> [What the task asks] State how many lines in the listing below contain the word "Someone", and write nothing else.

**** Material provided ****

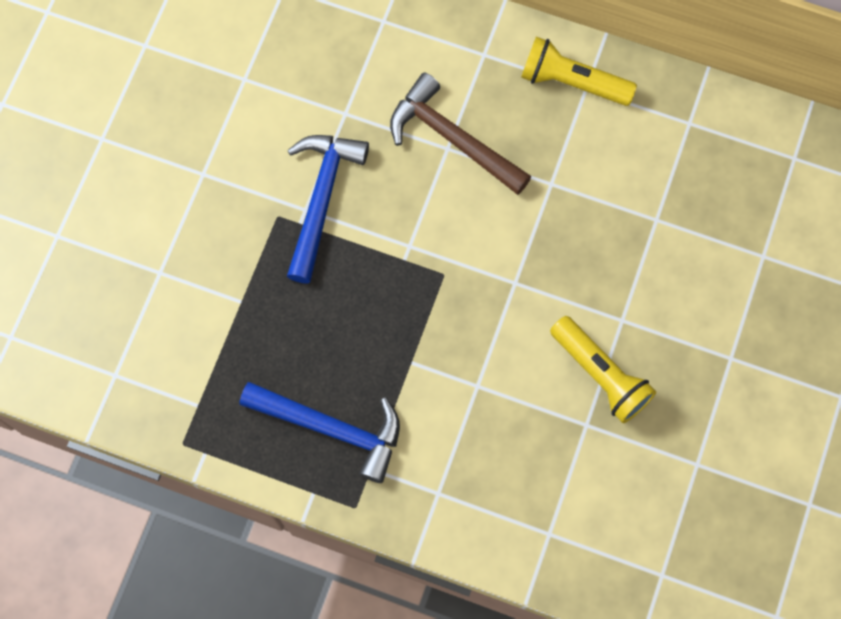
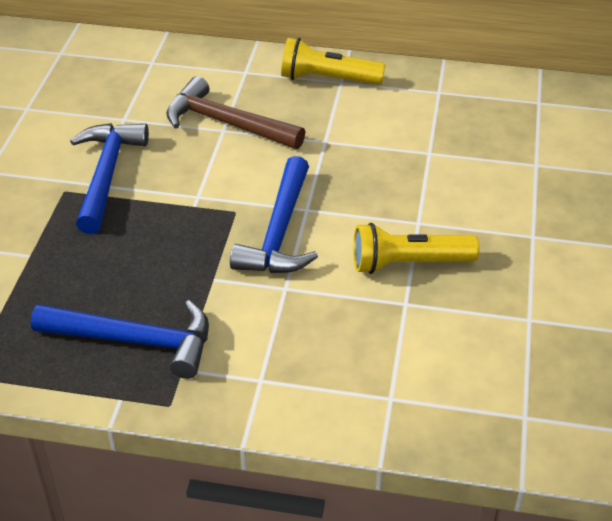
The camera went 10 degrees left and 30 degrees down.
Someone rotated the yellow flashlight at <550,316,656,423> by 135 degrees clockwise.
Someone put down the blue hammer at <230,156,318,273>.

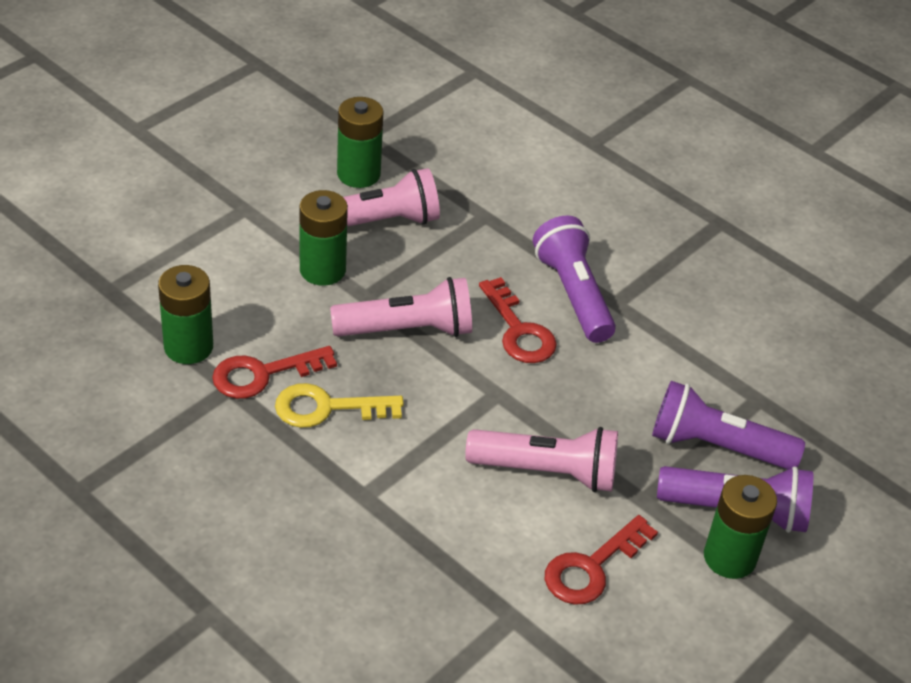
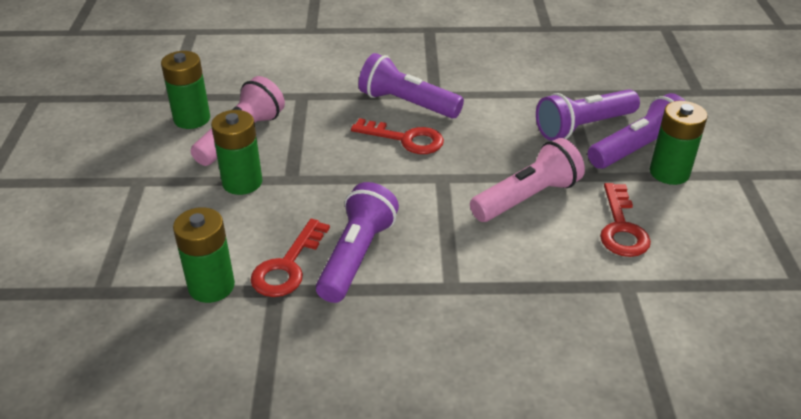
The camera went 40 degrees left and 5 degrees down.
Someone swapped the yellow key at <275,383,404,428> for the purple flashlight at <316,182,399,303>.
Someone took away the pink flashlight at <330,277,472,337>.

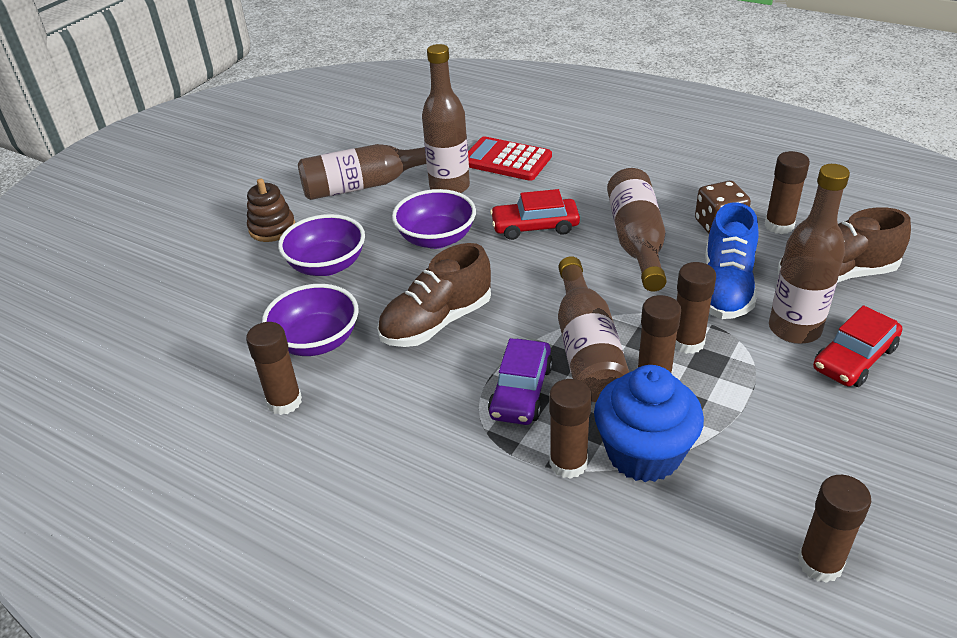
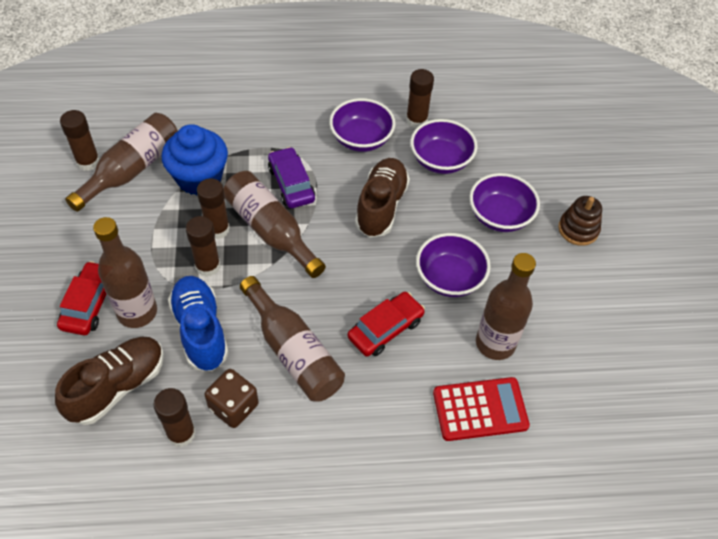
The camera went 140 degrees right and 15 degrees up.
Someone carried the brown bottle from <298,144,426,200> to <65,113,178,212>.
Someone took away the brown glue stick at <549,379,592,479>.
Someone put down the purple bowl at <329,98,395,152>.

****

> [Result of this exercise] 7